◆ Work item
A verbatim transcript of the data below is required, images omitted.

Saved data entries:
>>>
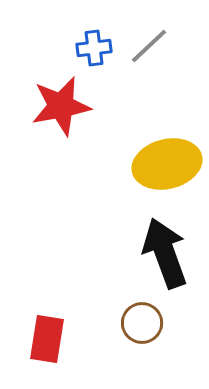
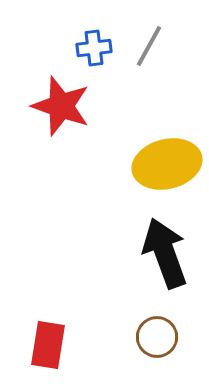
gray line: rotated 18 degrees counterclockwise
red star: rotated 30 degrees clockwise
brown circle: moved 15 px right, 14 px down
red rectangle: moved 1 px right, 6 px down
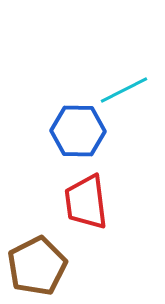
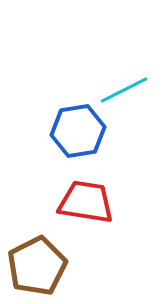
blue hexagon: rotated 10 degrees counterclockwise
red trapezoid: rotated 106 degrees clockwise
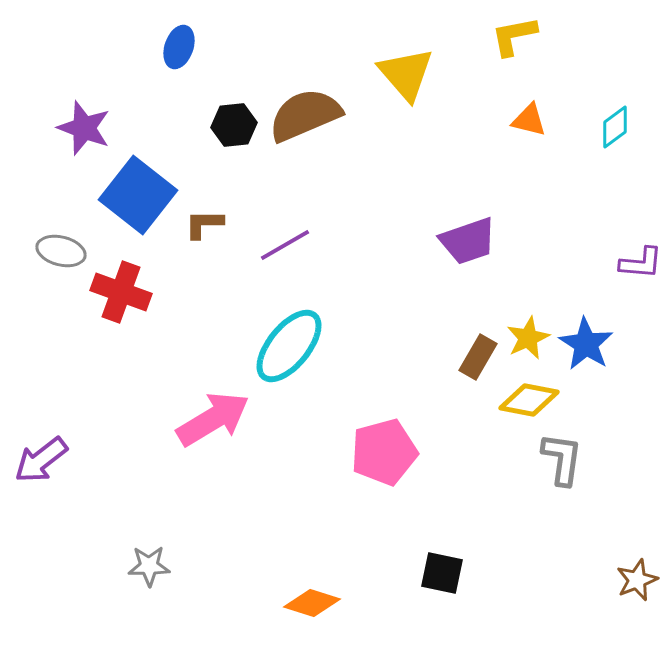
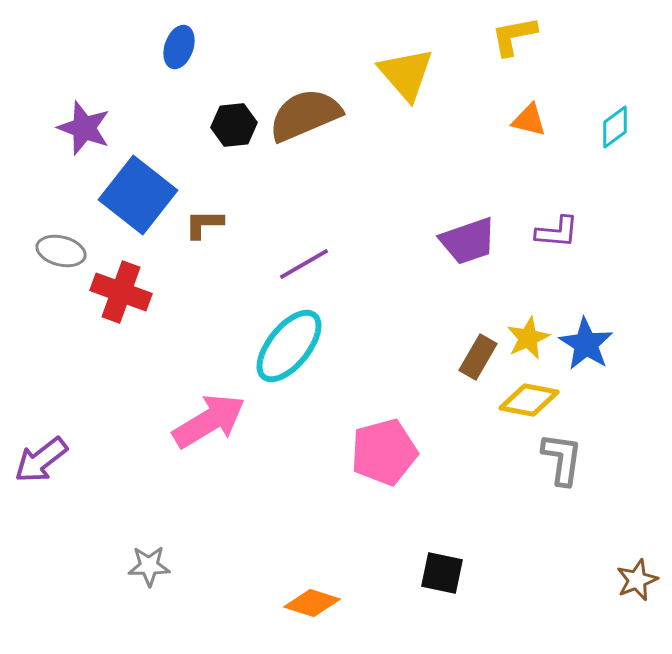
purple line: moved 19 px right, 19 px down
purple L-shape: moved 84 px left, 31 px up
pink arrow: moved 4 px left, 2 px down
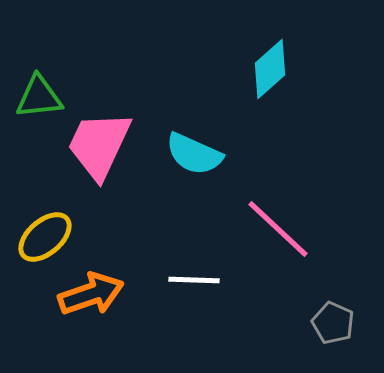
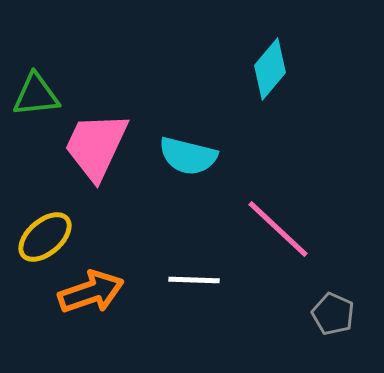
cyan diamond: rotated 8 degrees counterclockwise
green triangle: moved 3 px left, 2 px up
pink trapezoid: moved 3 px left, 1 px down
cyan semicircle: moved 6 px left, 2 px down; rotated 10 degrees counterclockwise
orange arrow: moved 2 px up
gray pentagon: moved 9 px up
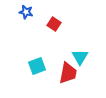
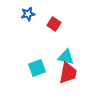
blue star: moved 2 px right, 2 px down; rotated 24 degrees counterclockwise
cyan triangle: moved 14 px left; rotated 48 degrees counterclockwise
cyan square: moved 2 px down
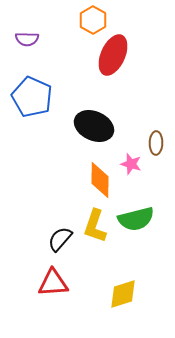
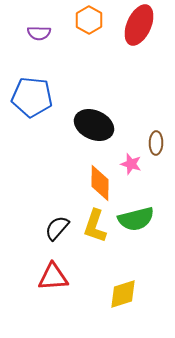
orange hexagon: moved 4 px left
purple semicircle: moved 12 px right, 6 px up
red ellipse: moved 26 px right, 30 px up
blue pentagon: rotated 18 degrees counterclockwise
black ellipse: moved 1 px up
orange diamond: moved 3 px down
black semicircle: moved 3 px left, 11 px up
red triangle: moved 6 px up
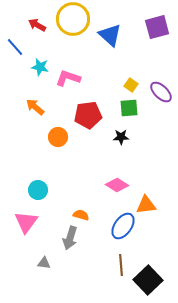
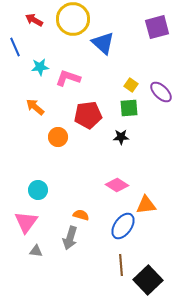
red arrow: moved 3 px left, 5 px up
blue triangle: moved 7 px left, 8 px down
blue line: rotated 18 degrees clockwise
cyan star: rotated 18 degrees counterclockwise
gray triangle: moved 8 px left, 12 px up
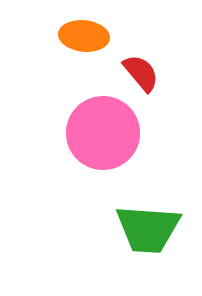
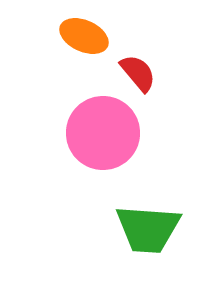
orange ellipse: rotated 18 degrees clockwise
red semicircle: moved 3 px left
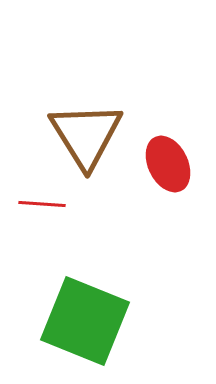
<<<
◆ Answer area
gray line: rotated 18 degrees counterclockwise
red star: rotated 30 degrees clockwise
brown circle: moved 15 px right, 14 px down
red rectangle: moved 1 px right, 6 px down
blue hexagon: rotated 10 degrees counterclockwise
red trapezoid: rotated 106 degrees clockwise
purple line: moved 19 px right, 19 px down
purple L-shape: moved 84 px left, 31 px up
pink arrow: moved 4 px left, 2 px down
cyan diamond: rotated 8 degrees counterclockwise
green triangle: moved 3 px left, 2 px up
pink trapezoid: moved 3 px left, 1 px down
cyan semicircle: moved 6 px left, 2 px down; rotated 10 degrees counterclockwise
orange arrow: moved 2 px up
gray pentagon: moved 9 px up
blue star: moved 2 px right, 2 px down; rotated 24 degrees counterclockwise
cyan triangle: moved 14 px left; rotated 48 degrees counterclockwise
cyan square: moved 2 px down
orange hexagon: moved 4 px left
purple semicircle: moved 12 px right, 6 px up
red ellipse: moved 26 px right, 30 px up
blue pentagon: rotated 18 degrees counterclockwise
black ellipse: moved 1 px up
orange diamond: moved 3 px down
black semicircle: moved 3 px left, 11 px up
red triangle: moved 6 px up
red arrow: moved 3 px left, 5 px up
blue triangle: moved 7 px left, 8 px down
blue line: rotated 18 degrees clockwise
cyan star: rotated 18 degrees counterclockwise
gray triangle: moved 8 px left, 12 px up
orange ellipse: rotated 18 degrees clockwise
red semicircle: moved 3 px left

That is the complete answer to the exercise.